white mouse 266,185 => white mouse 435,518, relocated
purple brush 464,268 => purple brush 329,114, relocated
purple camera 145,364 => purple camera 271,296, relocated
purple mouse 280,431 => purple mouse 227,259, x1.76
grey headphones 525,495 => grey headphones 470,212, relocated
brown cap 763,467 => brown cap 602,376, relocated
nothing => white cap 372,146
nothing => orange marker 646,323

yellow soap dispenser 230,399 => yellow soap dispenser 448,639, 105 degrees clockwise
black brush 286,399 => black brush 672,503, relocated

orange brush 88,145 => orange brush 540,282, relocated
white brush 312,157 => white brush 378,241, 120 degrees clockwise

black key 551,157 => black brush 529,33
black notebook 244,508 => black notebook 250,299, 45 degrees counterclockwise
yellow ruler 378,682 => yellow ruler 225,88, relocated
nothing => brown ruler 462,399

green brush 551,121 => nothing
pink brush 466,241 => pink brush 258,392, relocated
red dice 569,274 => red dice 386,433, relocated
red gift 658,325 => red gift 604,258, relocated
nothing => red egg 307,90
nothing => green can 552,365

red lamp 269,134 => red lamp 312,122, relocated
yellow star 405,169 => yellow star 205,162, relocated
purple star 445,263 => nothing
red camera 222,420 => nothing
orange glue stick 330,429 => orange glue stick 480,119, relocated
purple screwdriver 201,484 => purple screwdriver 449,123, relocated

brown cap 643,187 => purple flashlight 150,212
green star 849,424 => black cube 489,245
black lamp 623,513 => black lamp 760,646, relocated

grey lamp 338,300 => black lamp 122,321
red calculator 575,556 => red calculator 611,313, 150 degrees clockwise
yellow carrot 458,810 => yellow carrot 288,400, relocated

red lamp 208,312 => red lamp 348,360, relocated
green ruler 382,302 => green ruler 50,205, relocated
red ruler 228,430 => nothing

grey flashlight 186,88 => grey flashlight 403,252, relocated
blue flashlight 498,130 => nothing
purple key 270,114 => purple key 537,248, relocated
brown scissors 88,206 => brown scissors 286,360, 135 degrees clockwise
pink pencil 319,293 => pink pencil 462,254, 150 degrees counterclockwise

------------

The records above must be repeated exactly, every one of them.

white mouse 266,185 => white mouse 435,518, relocated
purple brush 464,268 => purple brush 329,114, relocated
purple camera 145,364 => purple camera 271,296, relocated
purple mouse 280,431 => purple mouse 227,259, x1.76
grey headphones 525,495 => grey headphones 470,212, relocated
brown cap 763,467 => brown cap 602,376, relocated
nothing => white cap 372,146
nothing => orange marker 646,323

yellow soap dispenser 230,399 => yellow soap dispenser 448,639, 105 degrees clockwise
black brush 286,399 => black brush 672,503, relocated

orange brush 88,145 => orange brush 540,282, relocated
white brush 312,157 => white brush 378,241, 120 degrees clockwise

black key 551,157 => black brush 529,33
black notebook 244,508 => black notebook 250,299, 45 degrees counterclockwise
yellow ruler 378,682 => yellow ruler 225,88, relocated
nothing => brown ruler 462,399

green brush 551,121 => nothing
pink brush 466,241 => pink brush 258,392, relocated
red dice 569,274 => red dice 386,433, relocated
red gift 658,325 => red gift 604,258, relocated
nothing => red egg 307,90
nothing => green can 552,365

red lamp 269,134 => red lamp 312,122, relocated
yellow star 405,169 => yellow star 205,162, relocated
purple star 445,263 => nothing
red camera 222,420 => nothing
orange glue stick 330,429 => orange glue stick 480,119, relocated
purple screwdriver 201,484 => purple screwdriver 449,123, relocated

brown cap 643,187 => purple flashlight 150,212
green star 849,424 => black cube 489,245
black lamp 623,513 => black lamp 760,646, relocated

grey lamp 338,300 => black lamp 122,321
red calculator 575,556 => red calculator 611,313, 150 degrees clockwise
yellow carrot 458,810 => yellow carrot 288,400, relocated

red lamp 208,312 => red lamp 348,360, relocated
green ruler 382,302 => green ruler 50,205, relocated
red ruler 228,430 => nothing

grey flashlight 186,88 => grey flashlight 403,252, relocated
blue flashlight 498,130 => nothing
purple key 270,114 => purple key 537,248, relocated
brown scissors 88,206 => brown scissors 286,360, 135 degrees clockwise
pink pencil 319,293 => pink pencil 462,254, 150 degrees counterclockwise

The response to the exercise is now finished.